> Your objective
Every line of the material is to be given again exactly.

> Extracted entries

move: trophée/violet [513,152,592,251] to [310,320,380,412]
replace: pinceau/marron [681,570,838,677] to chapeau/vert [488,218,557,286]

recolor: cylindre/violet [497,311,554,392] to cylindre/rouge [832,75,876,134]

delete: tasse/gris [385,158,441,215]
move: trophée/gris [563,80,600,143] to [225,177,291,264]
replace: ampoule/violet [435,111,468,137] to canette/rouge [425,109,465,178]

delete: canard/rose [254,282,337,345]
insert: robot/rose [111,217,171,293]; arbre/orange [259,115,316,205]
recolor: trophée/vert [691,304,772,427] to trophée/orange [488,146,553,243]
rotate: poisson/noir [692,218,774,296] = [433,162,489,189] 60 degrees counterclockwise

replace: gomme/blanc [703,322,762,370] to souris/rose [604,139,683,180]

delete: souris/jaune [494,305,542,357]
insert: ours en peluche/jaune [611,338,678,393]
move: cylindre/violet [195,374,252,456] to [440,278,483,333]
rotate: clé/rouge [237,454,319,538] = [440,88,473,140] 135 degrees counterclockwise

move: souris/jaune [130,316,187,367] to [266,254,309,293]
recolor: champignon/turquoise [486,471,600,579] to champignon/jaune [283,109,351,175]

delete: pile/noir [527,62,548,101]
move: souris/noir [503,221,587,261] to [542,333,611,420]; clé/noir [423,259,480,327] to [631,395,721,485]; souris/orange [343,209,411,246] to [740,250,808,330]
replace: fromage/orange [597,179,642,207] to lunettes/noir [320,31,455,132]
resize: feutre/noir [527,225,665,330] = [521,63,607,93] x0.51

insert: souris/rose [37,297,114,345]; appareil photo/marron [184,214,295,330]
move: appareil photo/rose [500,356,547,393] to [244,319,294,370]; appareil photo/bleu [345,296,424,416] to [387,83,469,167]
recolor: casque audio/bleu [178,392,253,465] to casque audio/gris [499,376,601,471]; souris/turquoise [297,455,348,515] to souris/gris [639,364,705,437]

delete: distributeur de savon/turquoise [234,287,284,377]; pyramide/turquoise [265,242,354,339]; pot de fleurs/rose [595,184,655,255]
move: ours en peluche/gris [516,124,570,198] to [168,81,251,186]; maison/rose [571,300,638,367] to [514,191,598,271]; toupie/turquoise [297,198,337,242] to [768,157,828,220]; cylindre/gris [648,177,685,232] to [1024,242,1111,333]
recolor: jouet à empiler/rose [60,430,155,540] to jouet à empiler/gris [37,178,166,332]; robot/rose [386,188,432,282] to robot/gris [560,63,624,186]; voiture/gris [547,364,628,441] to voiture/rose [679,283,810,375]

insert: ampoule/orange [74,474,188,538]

> Solution for this exercise
move: trophée/violet [513,152,592,251] to [310,320,380,412]
replace: pinceau/marron [681,570,838,677] to chapeau/vert [488,218,557,286]

recolor: cylindre/violet [497,311,554,392] to cylindre/rouge [832,75,876,134]

delete: tasse/gris [385,158,441,215]
move: trophée/gris [563,80,600,143] to [225,177,291,264]
replace: ampoule/violet [435,111,468,137] to canette/rouge [425,109,465,178]

delete: canard/rose [254,282,337,345]
insert: robot/rose [111,217,171,293]; arbre/orange [259,115,316,205]
recolor: trophée/vert [691,304,772,427] to trophée/orange [488,146,553,243]
rotate: poisson/noir [692,218,774,296] = [433,162,489,189] 60 degrees counterclockwise

replace: gomme/blanc [703,322,762,370] to souris/rose [604,139,683,180]

delete: souris/jaune [494,305,542,357]
insert: ours en peluche/jaune [611,338,678,393]
move: cylindre/violet [195,374,252,456] to [440,278,483,333]
rotate: clé/rouge [237,454,319,538] = [440,88,473,140] 135 degrees counterclockwise

move: souris/jaune [130,316,187,367] to [266,254,309,293]
recolor: champignon/turquoise [486,471,600,579] to champignon/jaune [283,109,351,175]

delete: pile/noir [527,62,548,101]
move: souris/noir [503,221,587,261] to [542,333,611,420]; clé/noir [423,259,480,327] to [631,395,721,485]; souris/orange [343,209,411,246] to [740,250,808,330]
replace: fromage/orange [597,179,642,207] to lunettes/noir [320,31,455,132]
resize: feutre/noir [527,225,665,330] = [521,63,607,93] x0.51

insert: souris/rose [37,297,114,345]; appareil photo/marron [184,214,295,330]
move: appareil photo/rose [500,356,547,393] to [244,319,294,370]; appareil photo/bleu [345,296,424,416] to [387,83,469,167]
recolor: casque audio/bleu [178,392,253,465] to casque audio/gris [499,376,601,471]; souris/turquoise [297,455,348,515] to souris/gris [639,364,705,437]

delete: distributeur de savon/turquoise [234,287,284,377]; pyramide/turquoise [265,242,354,339]; pot de fleurs/rose [595,184,655,255]
move: ours en peluche/gris [516,124,570,198] to [168,81,251,186]; maison/rose [571,300,638,367] to [514,191,598,271]; toupie/turquoise [297,198,337,242] to [768,157,828,220]; cylindre/gris [648,177,685,232] to [1024,242,1111,333]
recolor: jouet à empiler/rose [60,430,155,540] to jouet à empiler/gris [37,178,166,332]; robot/rose [386,188,432,282] to robot/gris [560,63,624,186]; voiture/gris [547,364,628,441] to voiture/rose [679,283,810,375]

insert: ampoule/orange [74,474,188,538]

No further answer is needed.